*Your instructions*. Could the records be returned exactly, with the pictures left out?
====== Record set ======
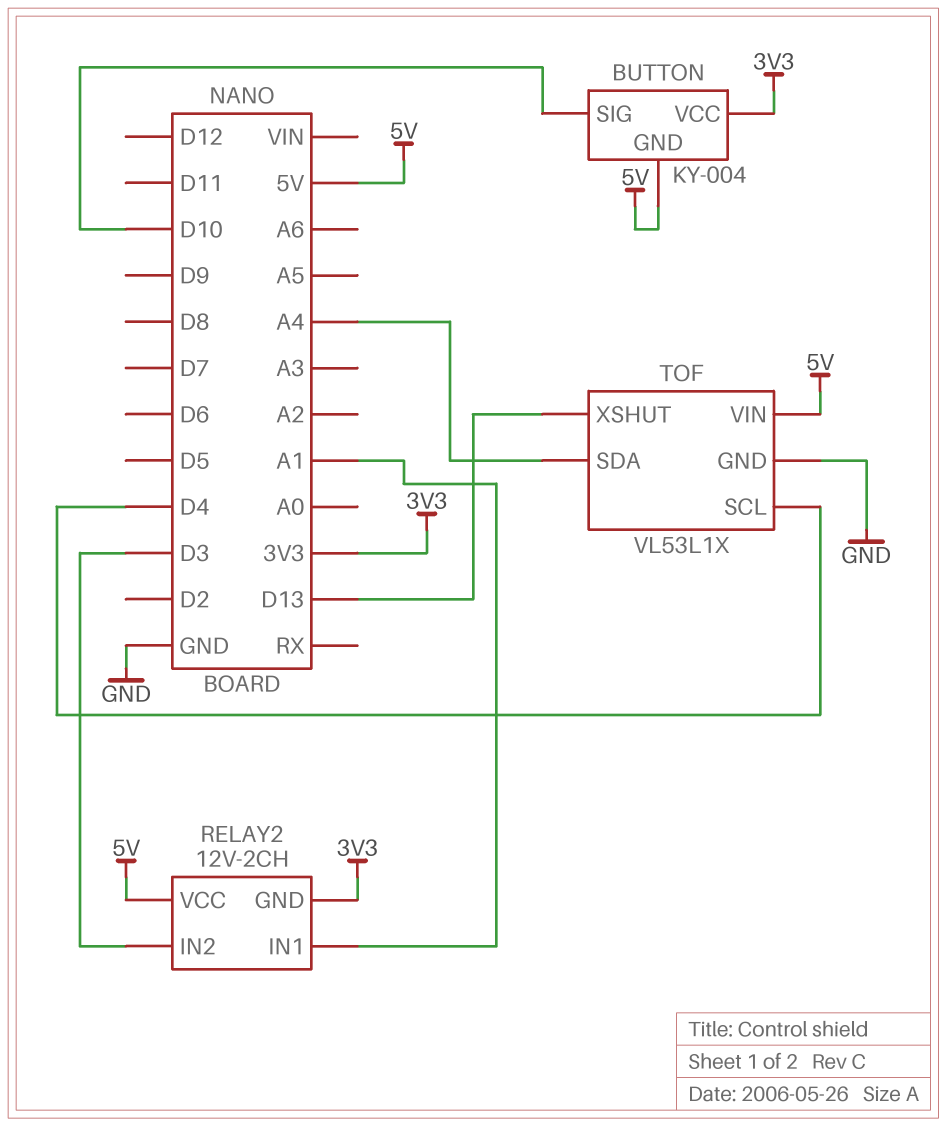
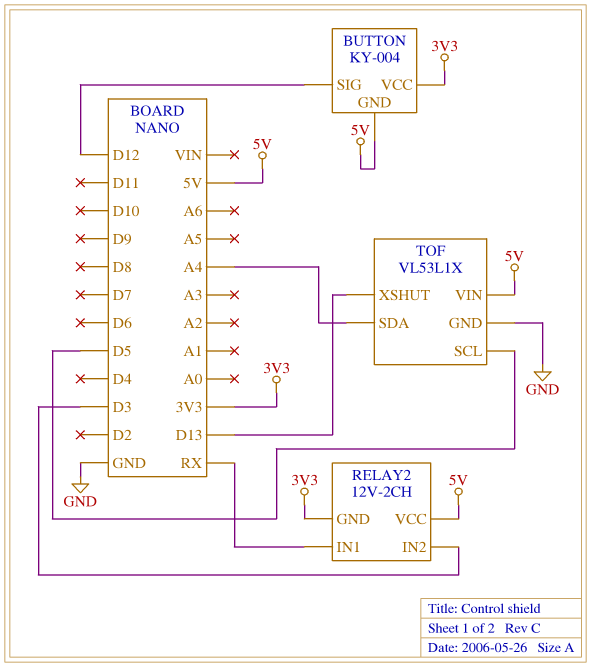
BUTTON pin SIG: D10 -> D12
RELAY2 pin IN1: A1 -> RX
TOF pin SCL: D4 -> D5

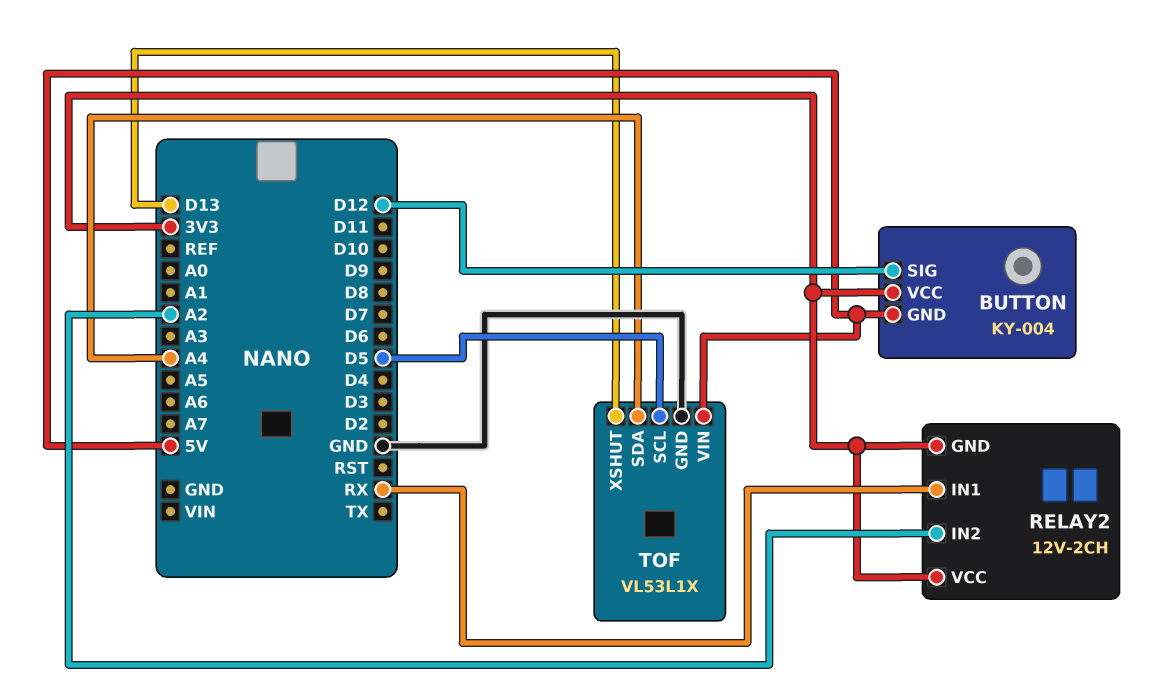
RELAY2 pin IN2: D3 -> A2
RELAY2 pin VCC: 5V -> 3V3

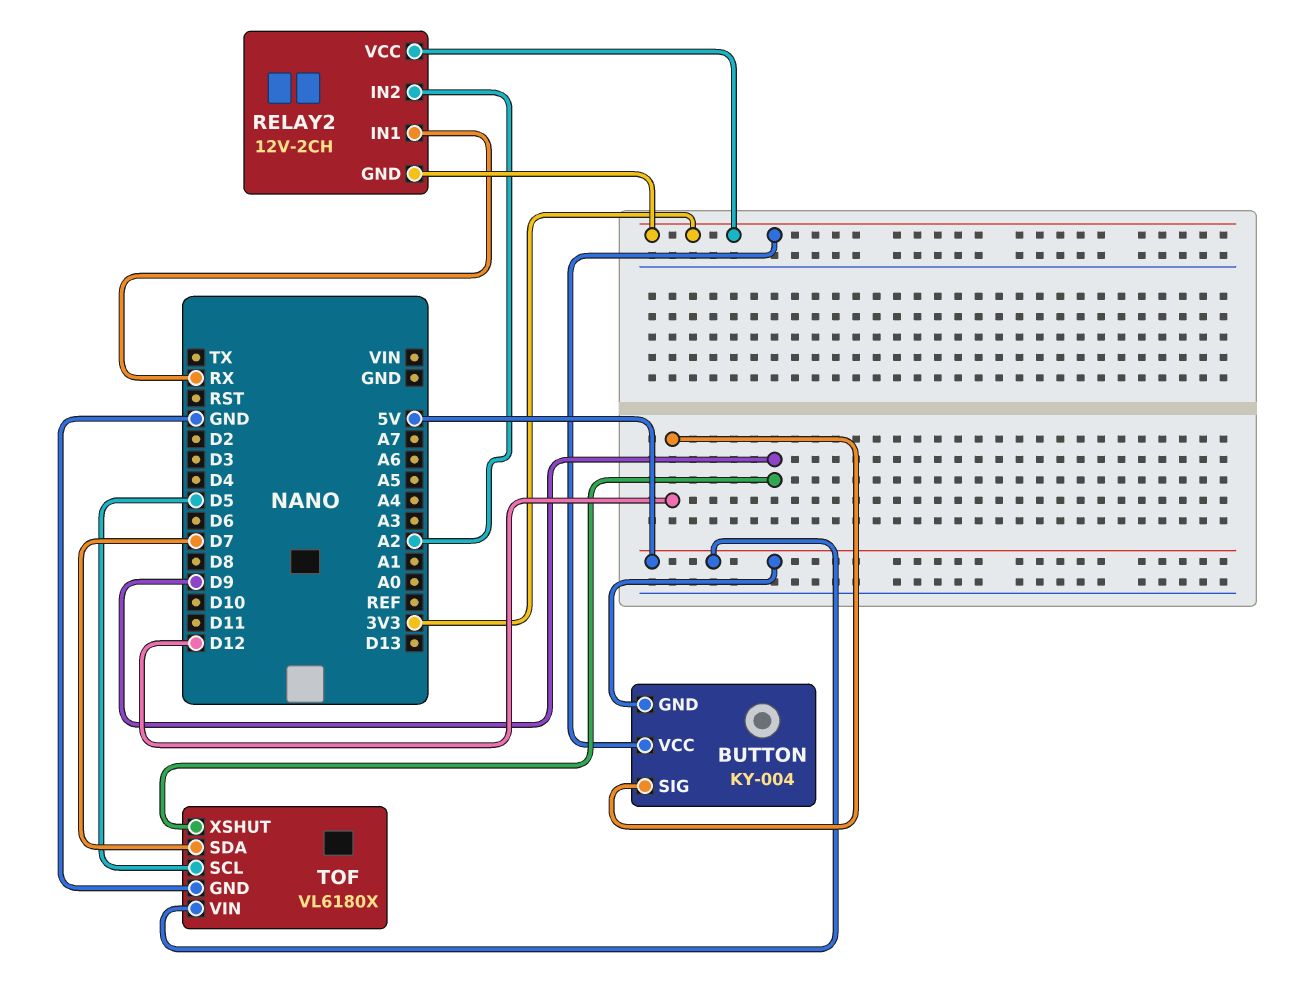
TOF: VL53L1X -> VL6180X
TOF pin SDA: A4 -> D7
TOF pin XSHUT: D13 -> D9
======
*Expected answer*.
BUTTON pin SIG: D10 -> D12
RELAY2 pin IN1: A1 -> RX
TOF pin SCL: D4 -> D5

RELAY2 pin IN2: D3 -> A2
RELAY2 pin VCC: 5V -> 3V3

TOF: VL53L1X -> VL6180X
TOF pin SDA: A4 -> D7
TOF pin XSHUT: D13 -> D9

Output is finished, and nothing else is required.